## Problem to work on:
Restate every record word for word, without the pictures.

## Before-and-after scene images:
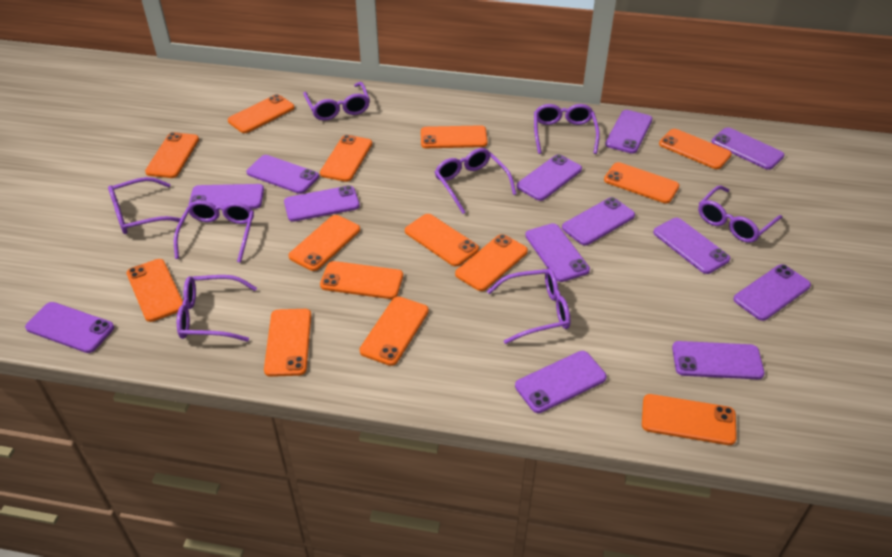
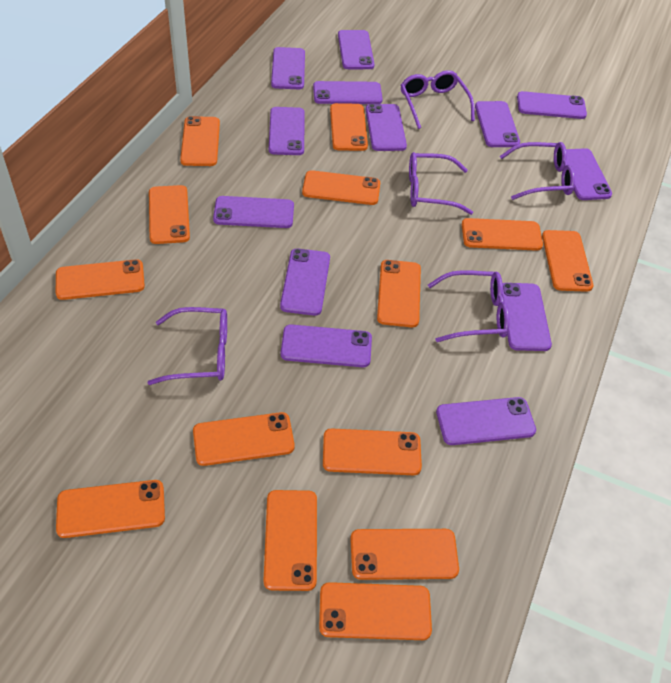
purple glasses: 8 -> 5

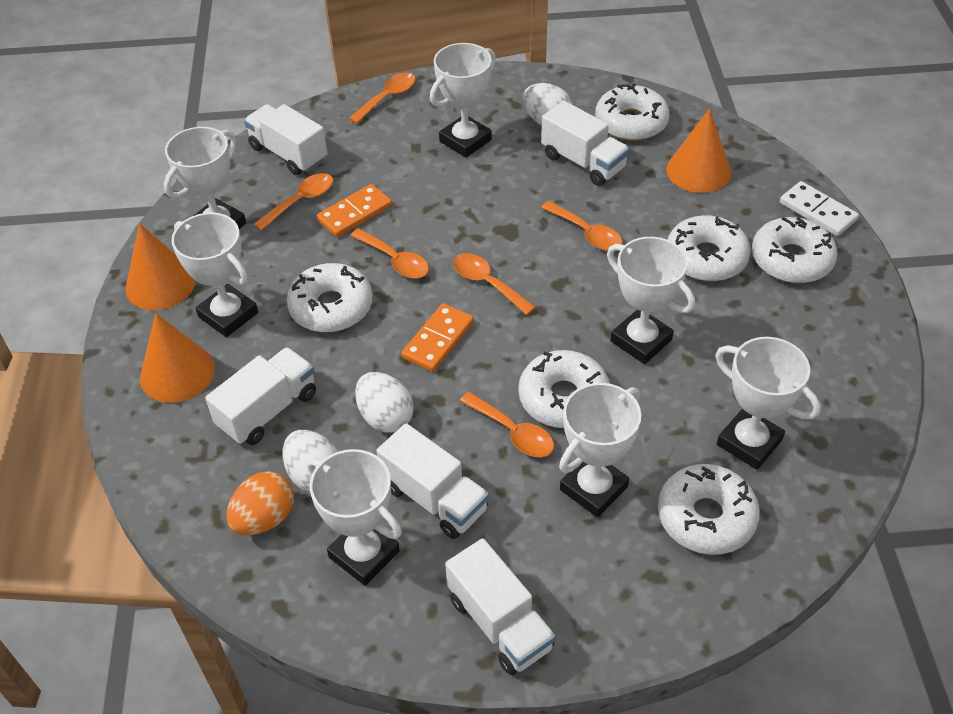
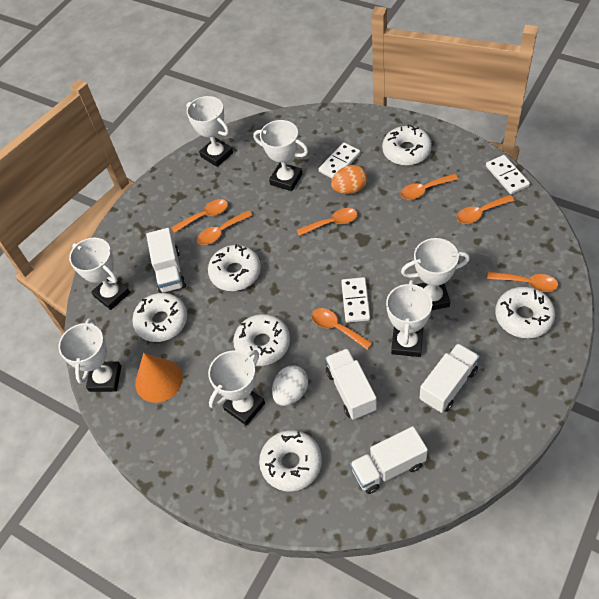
orange cone: 3 -> 1
orange domino: 2 -> 0
orange spoon: 6 -> 7
white domino: 1 -> 3
white egg: 3 -> 1
white truck: 5 -> 4

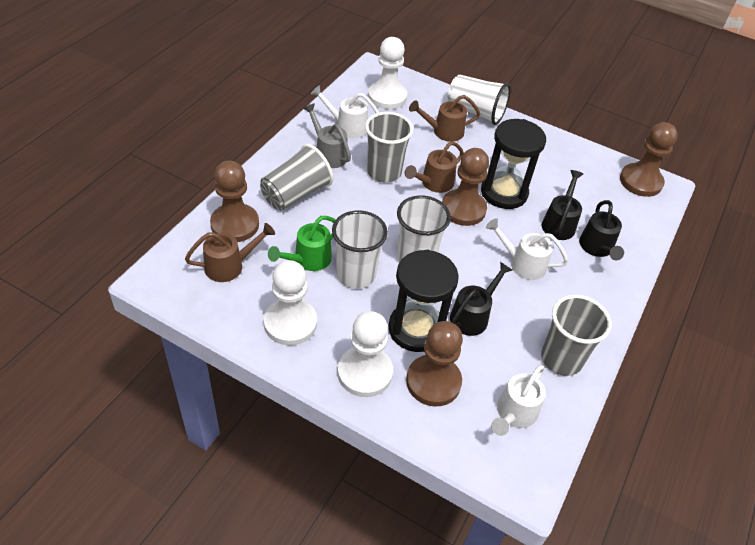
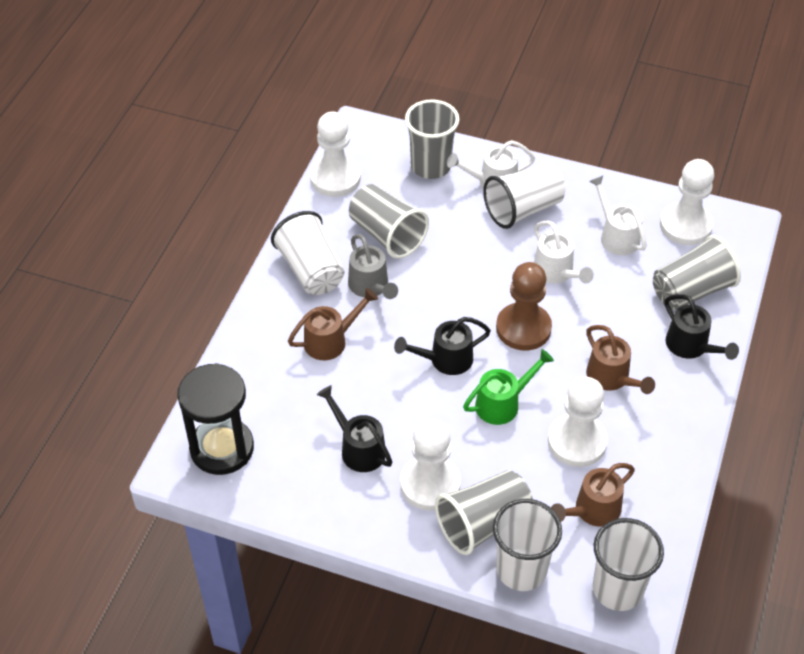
black hourglass: 2 -> 1
brown pawn: 4 -> 1
grey cup: 3 -> 4
white cup: 3 -> 4
white pawn: 3 -> 4

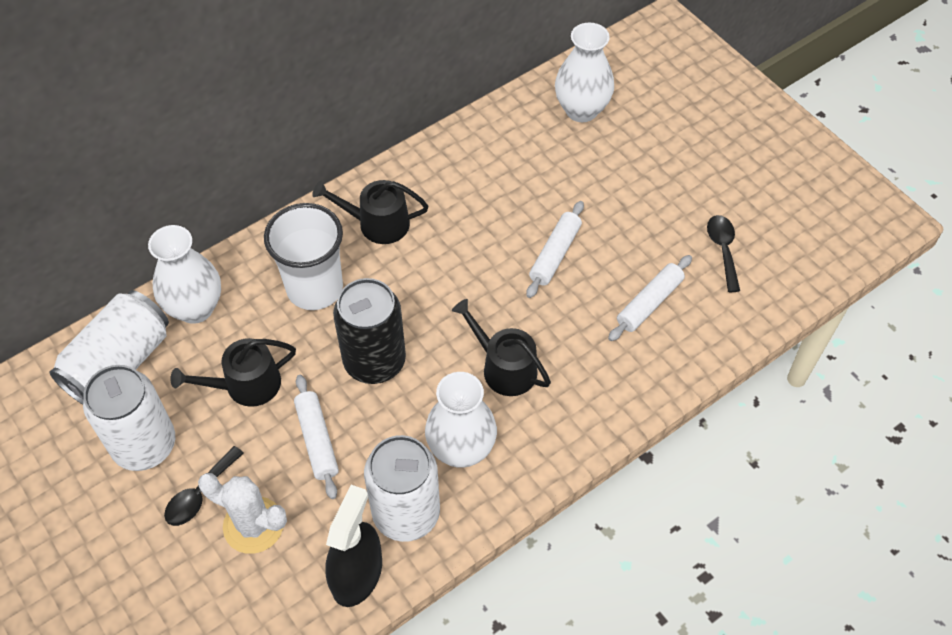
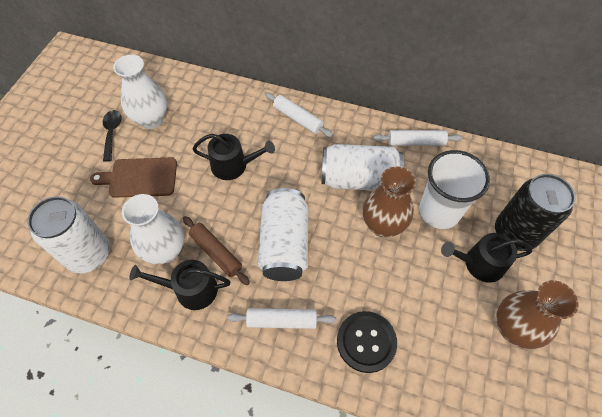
black button: 0 -> 1
black spoon: 2 -> 1
black spray bottle: 1 -> 0
brown cutting board: 0 -> 1
brown rolling pin: 0 -> 1
brown vase: 0 -> 2
white cactus: 1 -> 0
white vase: 3 -> 2

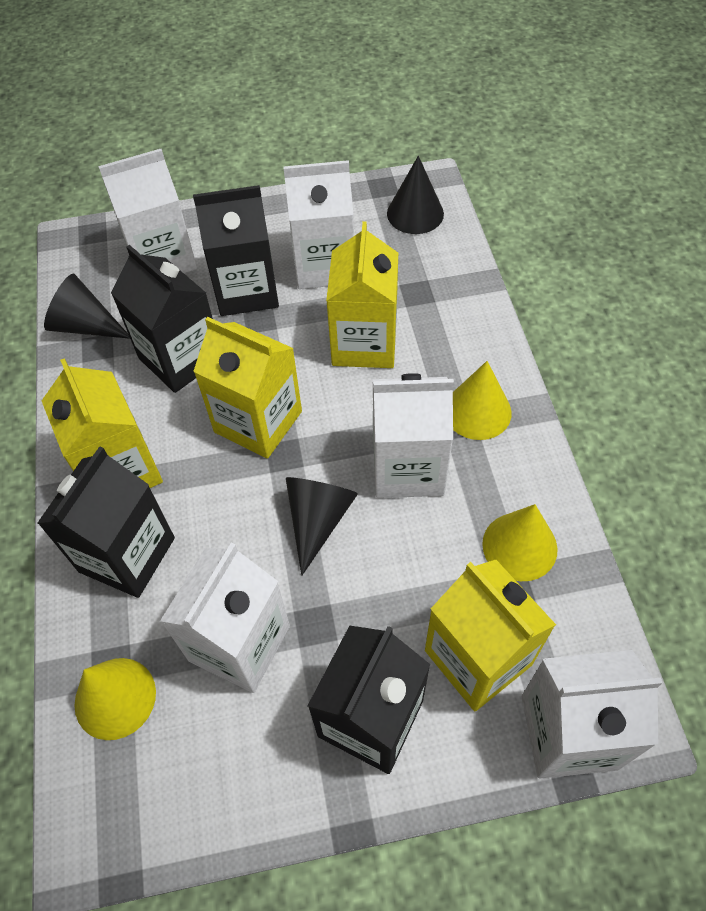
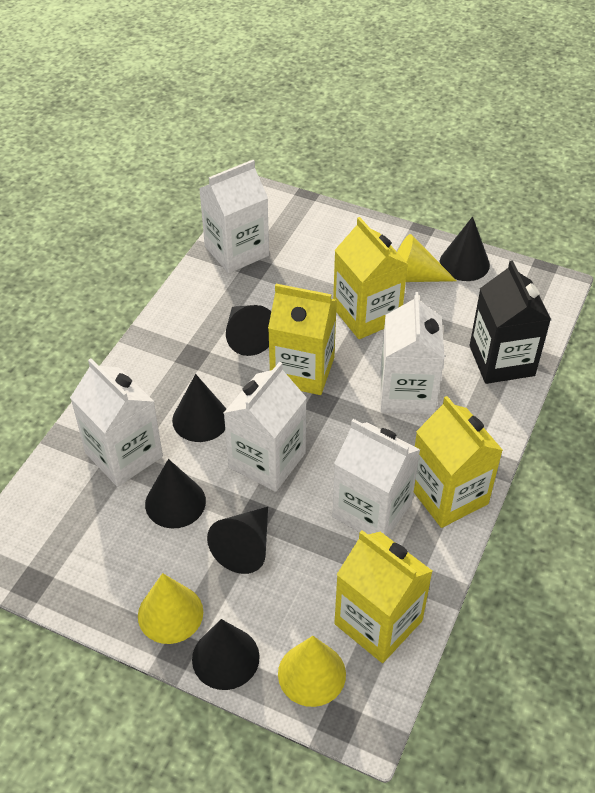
black carton: 4 -> 1
black cone: 3 -> 6

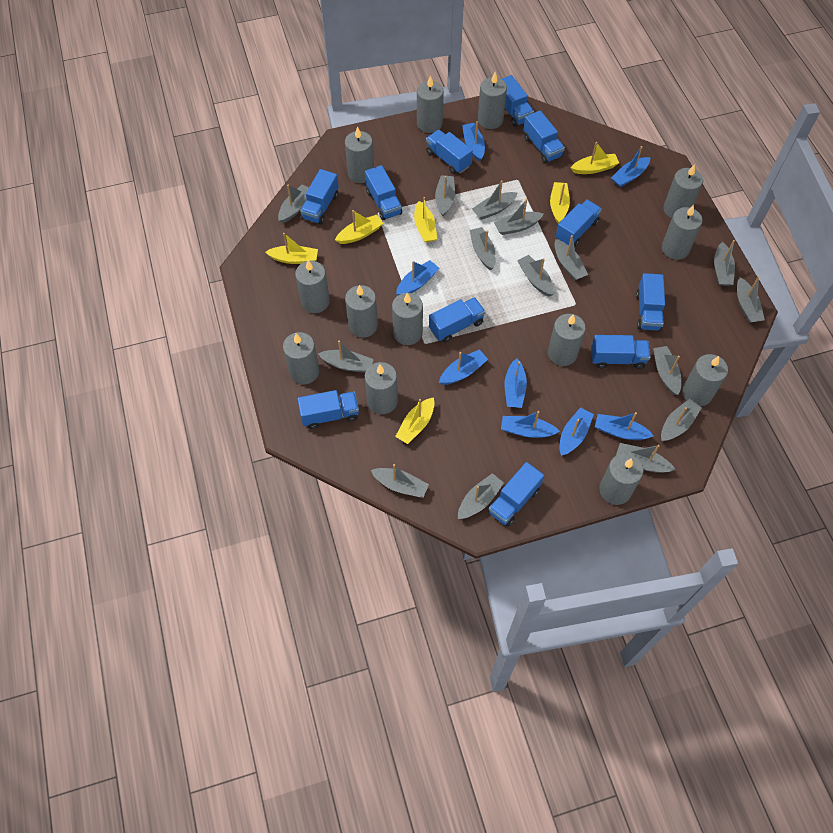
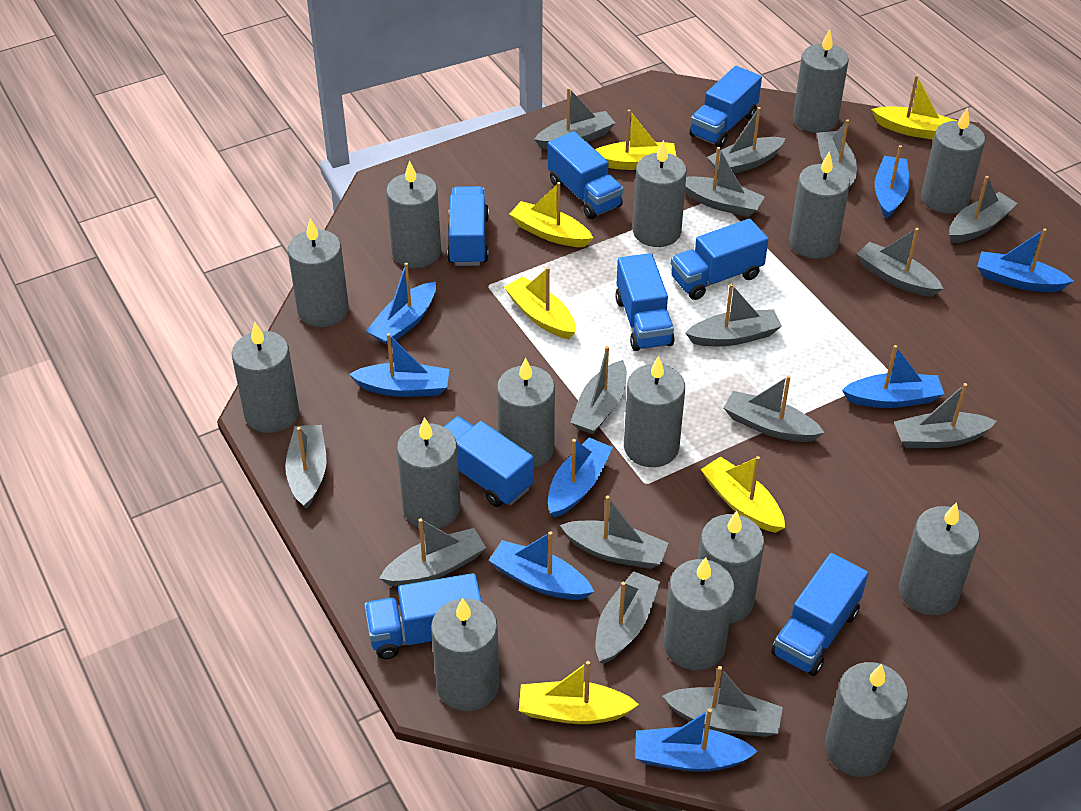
blue truck: 11 -> 8
grey candle: 13 -> 15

## Response area:
purple glasses: 8 -> 5

orange cone: 3 -> 1
orange domino: 2 -> 0
orange spoon: 6 -> 7
white domino: 1 -> 3
white egg: 3 -> 1
white truck: 5 -> 4

black hourglass: 2 -> 1
brown pawn: 4 -> 1
grey cup: 3 -> 4
white cup: 3 -> 4
white pawn: 3 -> 4

black button: 0 -> 1
black spoon: 2 -> 1
black spray bottle: 1 -> 0
brown cutting board: 0 -> 1
brown rolling pin: 0 -> 1
brown vase: 0 -> 2
white cactus: 1 -> 0
white vase: 3 -> 2

black carton: 4 -> 1
black cone: 3 -> 6

blue truck: 11 -> 8
grey candle: 13 -> 15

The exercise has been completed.